(Change detection data)
※ ※ ※
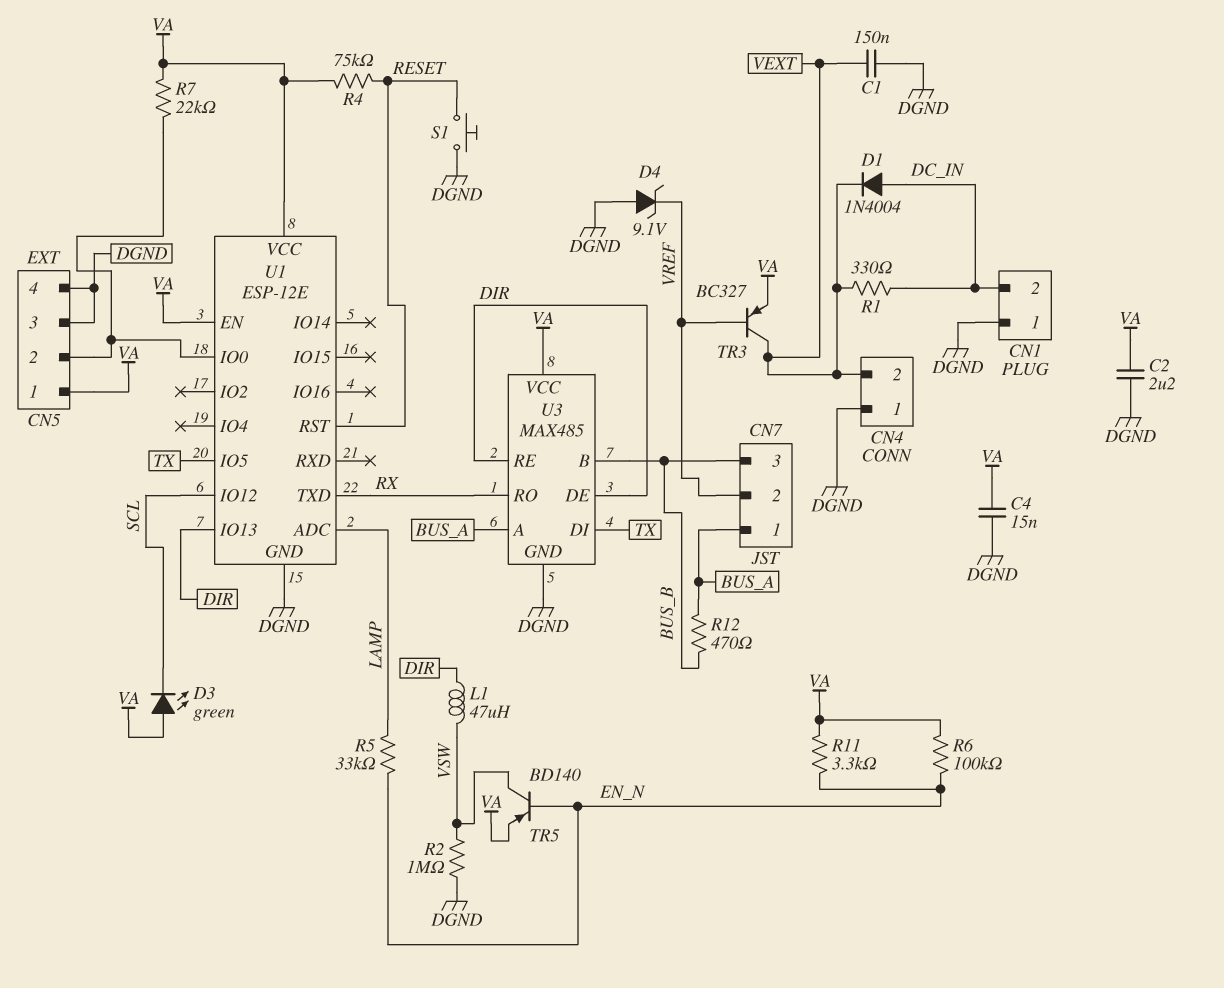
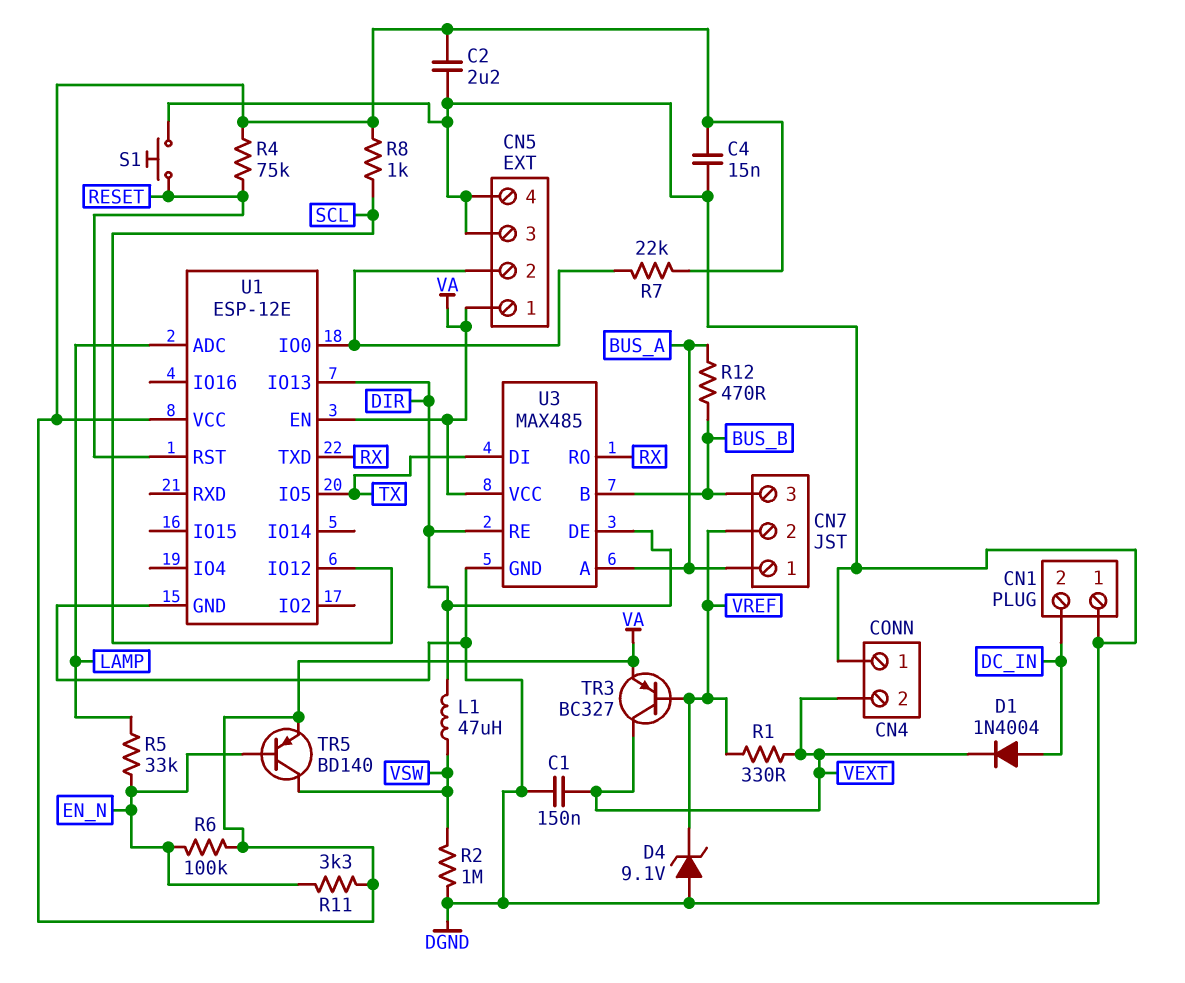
D3: LED green (A VA, K SCL) -> none
R1: 330 (DC_IN, VEXT) -> 330 (VEXT, VREF)
R8: none -> 1k (SCL, VA)

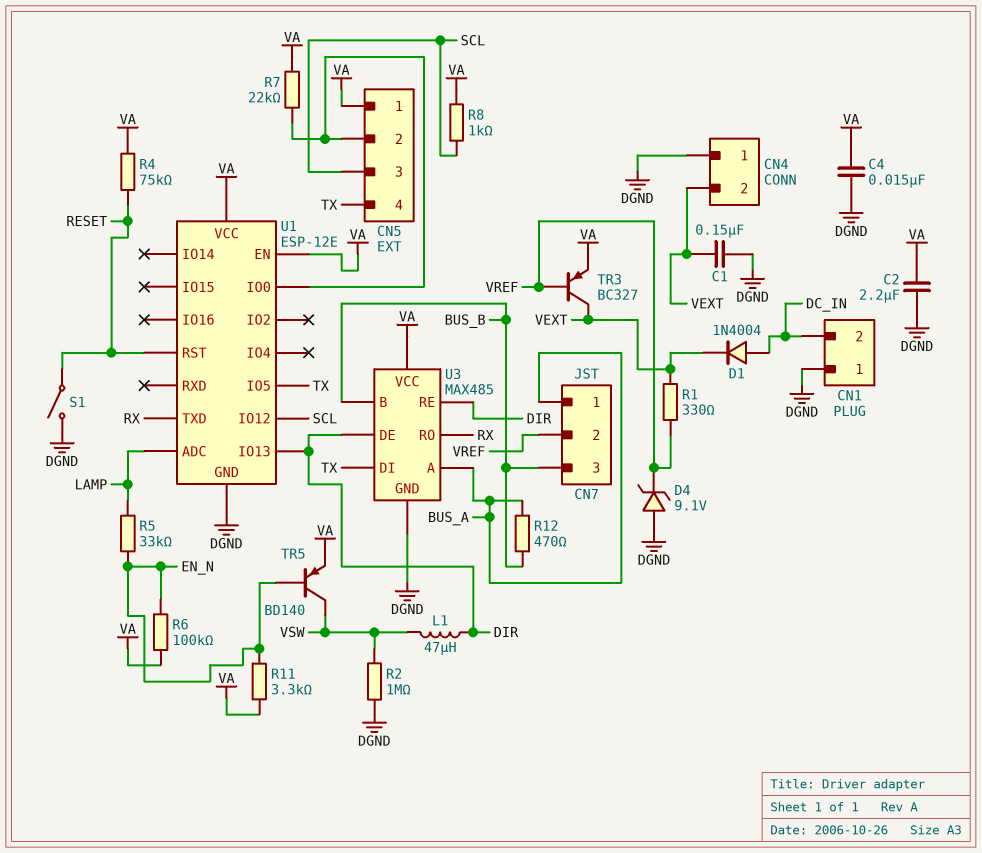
CN5 pin 3: DGND -> SCL
CN5 pin 4: DGND -> TX
S1: button (DGND, RESET) -> switch (DGND, RESET)

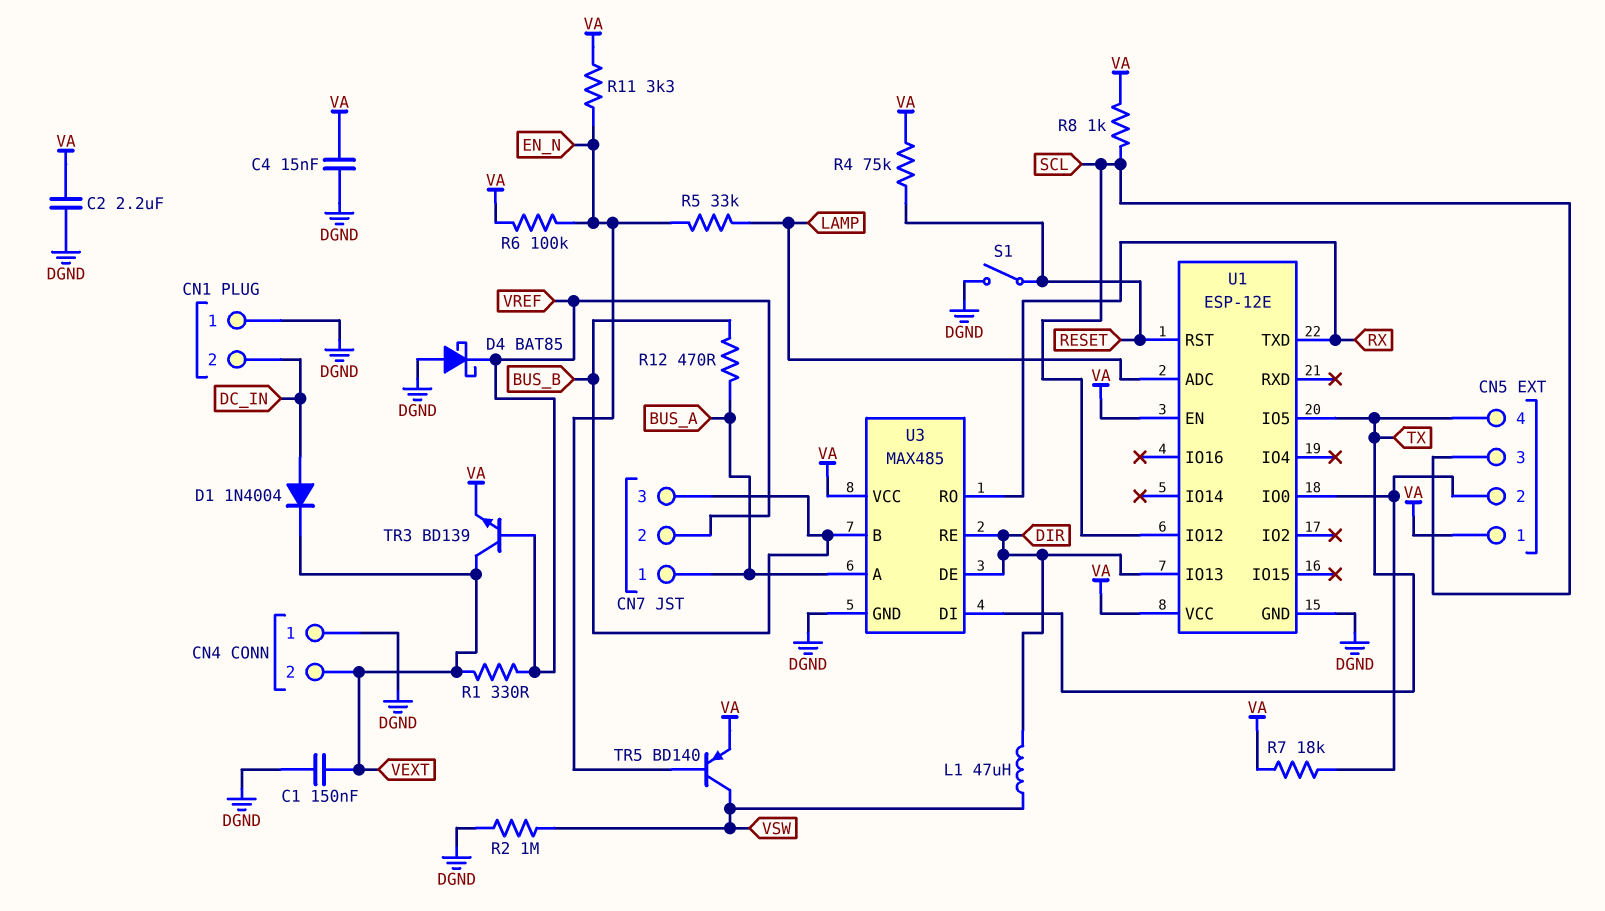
D4: zener 9.1V (A DGND, K VREF) -> schottky BAT85 (A DGND, K VREF)
R7: 22k (CN5/2, VA) -> 18k (CN5/2, VA)
TR3: PNP BC327 (B VREF, C VEXT, E VA) -> NPN BD139 (B VREF, C VEXT, E VA)

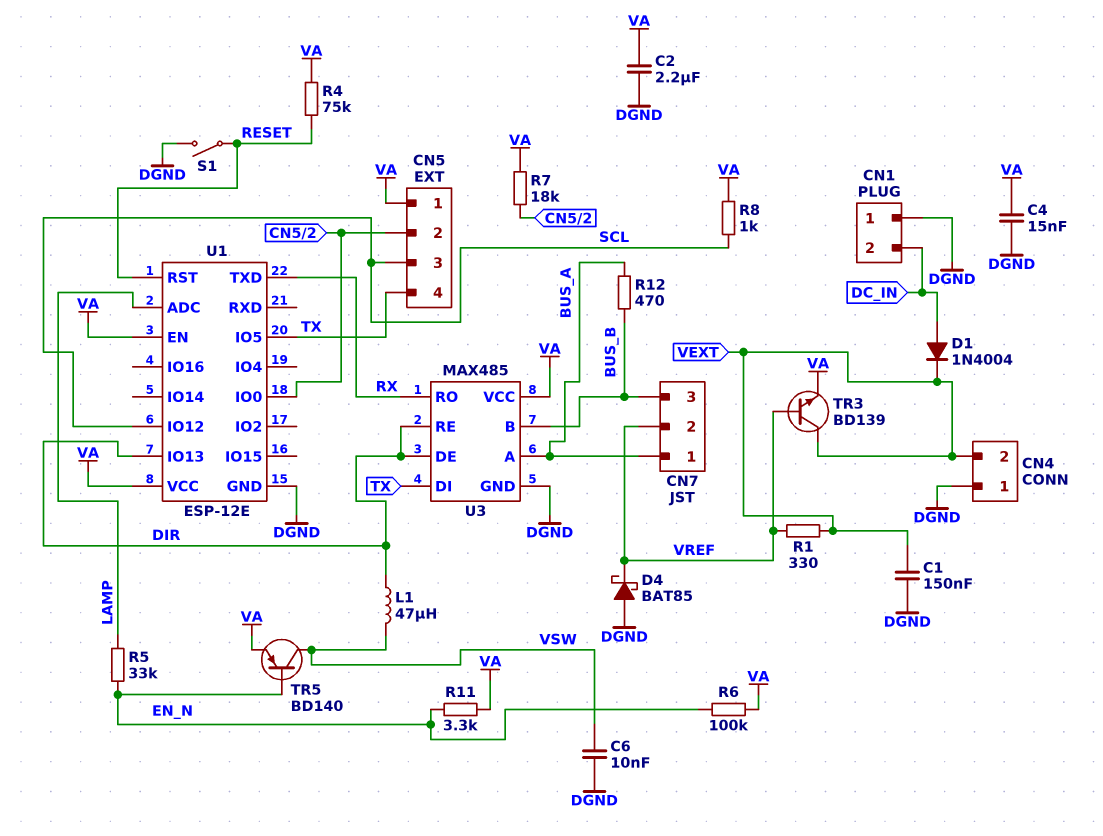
C6: none -> 10nF (DGND, VSW)
R2: 1M (DGND, VSW) -> none

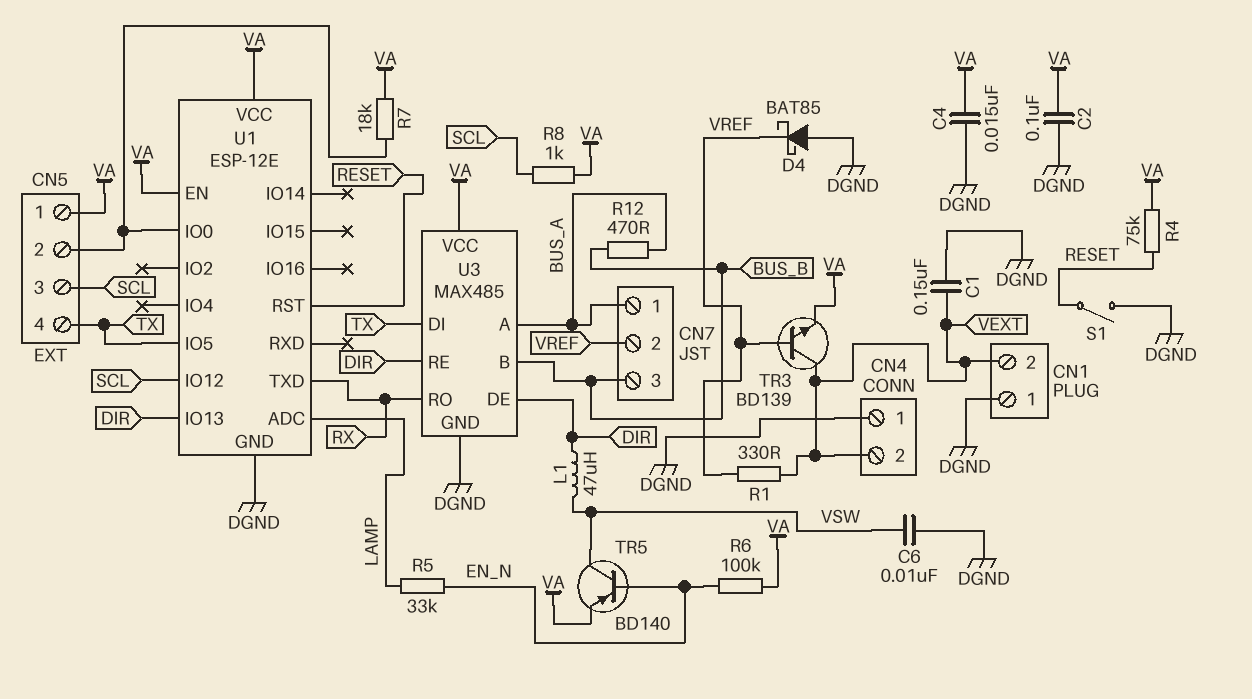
C2: 2.2uF (DGND, VA) -> 100nF (DGND, VA)
CN1 pin 2: DC_IN -> VEXT
D1: diode 1N4004 (A DC_IN, K VEXT) -> none
R11: 3.3k (EN_N, VA) -> none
※ ※ ※
→ EXERCISE: Pictures do not belong in the copy. Reproduce the rest of the data exactly.

→ WRITTEN REPLY:
D3: LED green (A VA, K SCL) -> none
R1: 330 (DC_IN, VEXT) -> 330 (VEXT, VREF)
R8: none -> 1k (SCL, VA)

CN5 pin 3: DGND -> SCL
CN5 pin 4: DGND -> TX
S1: button (DGND, RESET) -> switch (DGND, RESET)

D4: zener 9.1V (A DGND, K VREF) -> schottky BAT85 (A DGND, K VREF)
R7: 22k (CN5/2, VA) -> 18k (CN5/2, VA)
TR3: PNP BC327 (B VREF, C VEXT, E VA) -> NPN BD139 (B VREF, C VEXT, E VA)

C6: none -> 10nF (DGND, VSW)
R2: 1M (DGND, VSW) -> none

C2: 2.2uF (DGND, VA) -> 100nF (DGND, VA)
CN1 pin 2: DC_IN -> VEXT
D1: diode 1N4004 (A DC_IN, K VEXT) -> none
R11: 3.3k (EN_N, VA) -> none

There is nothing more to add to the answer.